(Object state comparisons)
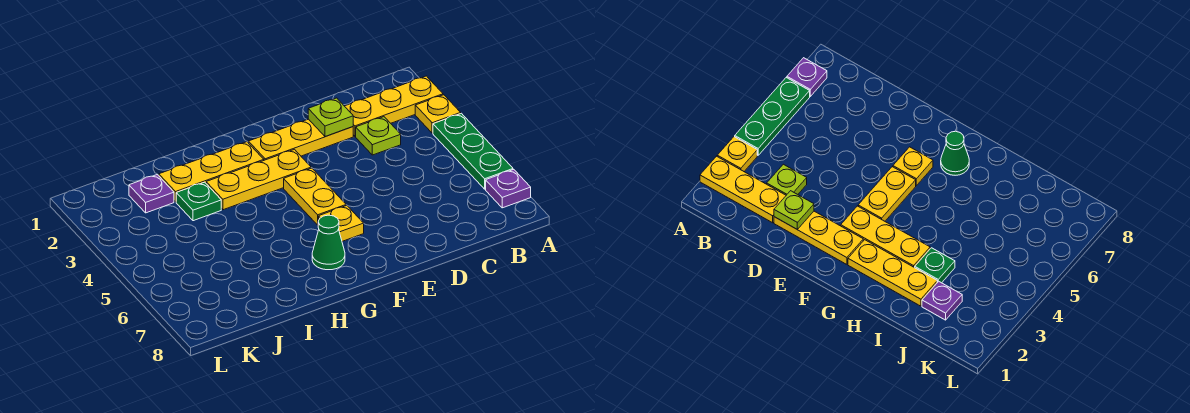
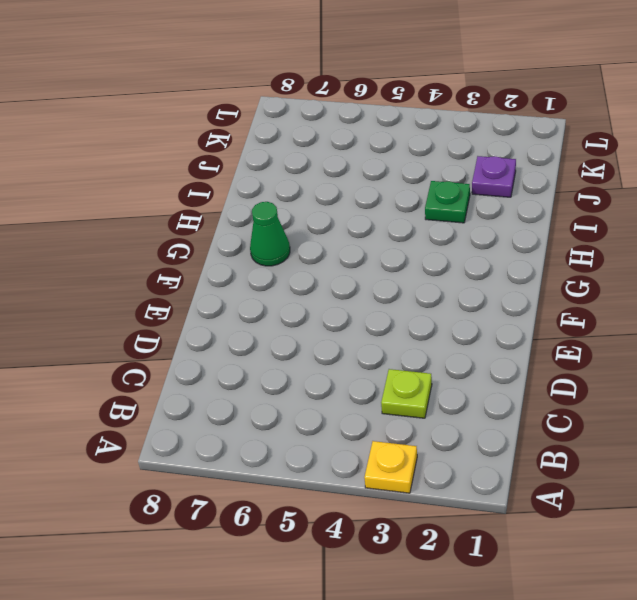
none -> yellow plate A2:C2 level 1
none -> green plate A4:A6 level 1
none -> purple plate A7 level 1

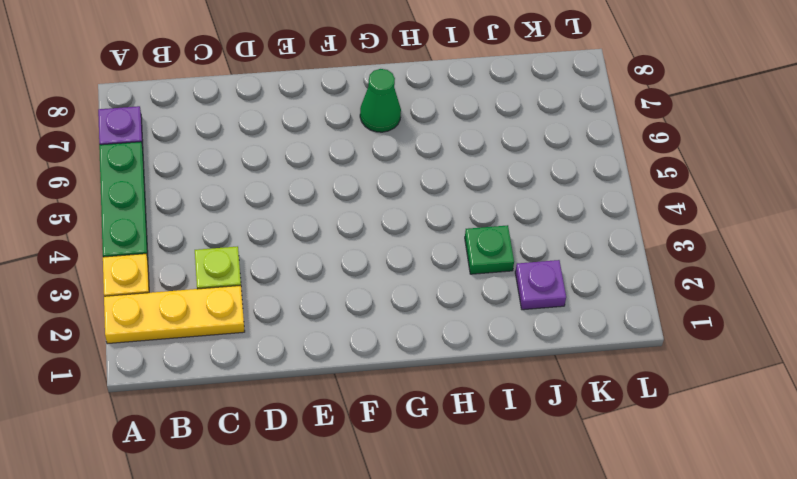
none -> yellow plate D2:F2 level 1
none -> yellow plate F3:H3 level 1
none -> yellow plate F4:F5 level 1

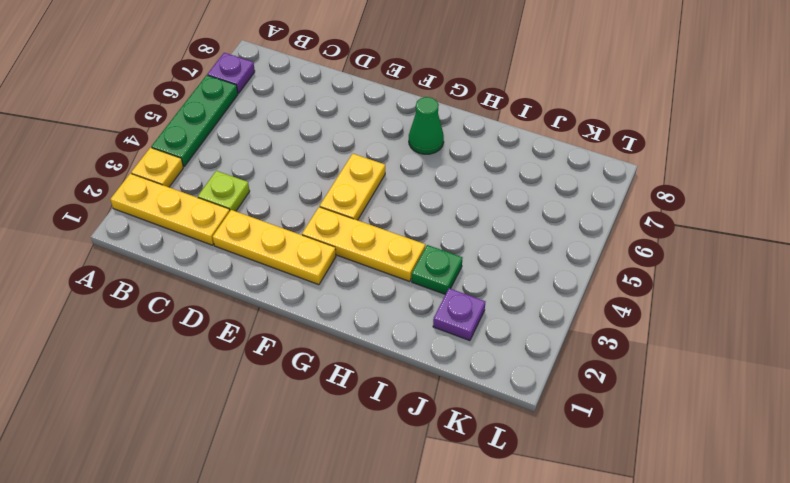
none -> yellow plate F6 level 1
none -> yellow plate G2:I2 level 1
none -> lime plate D2 level 2

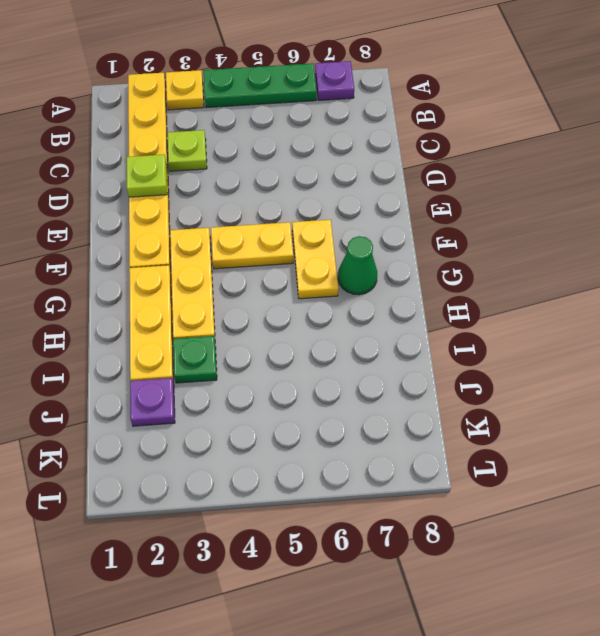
yellow plate F6:G6 level 1 -> yellow plate F6 level 1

| What you should do |
Every line in the records is to be retyped exactly as it stands; the pictures stay out.

| Your response |
none -> yellow plate A2:C2 level 1
none -> green plate A4:A6 level 1
none -> purple plate A7 level 1

none -> yellow plate D2:F2 level 1
none -> yellow plate F3:H3 level 1
none -> yellow plate F4:F5 level 1

none -> yellow plate F6 level 1
none -> yellow plate G2:I2 level 1
none -> lime plate D2 level 2

yellow plate F6:G6 level 1 -> yellow plate F6 level 1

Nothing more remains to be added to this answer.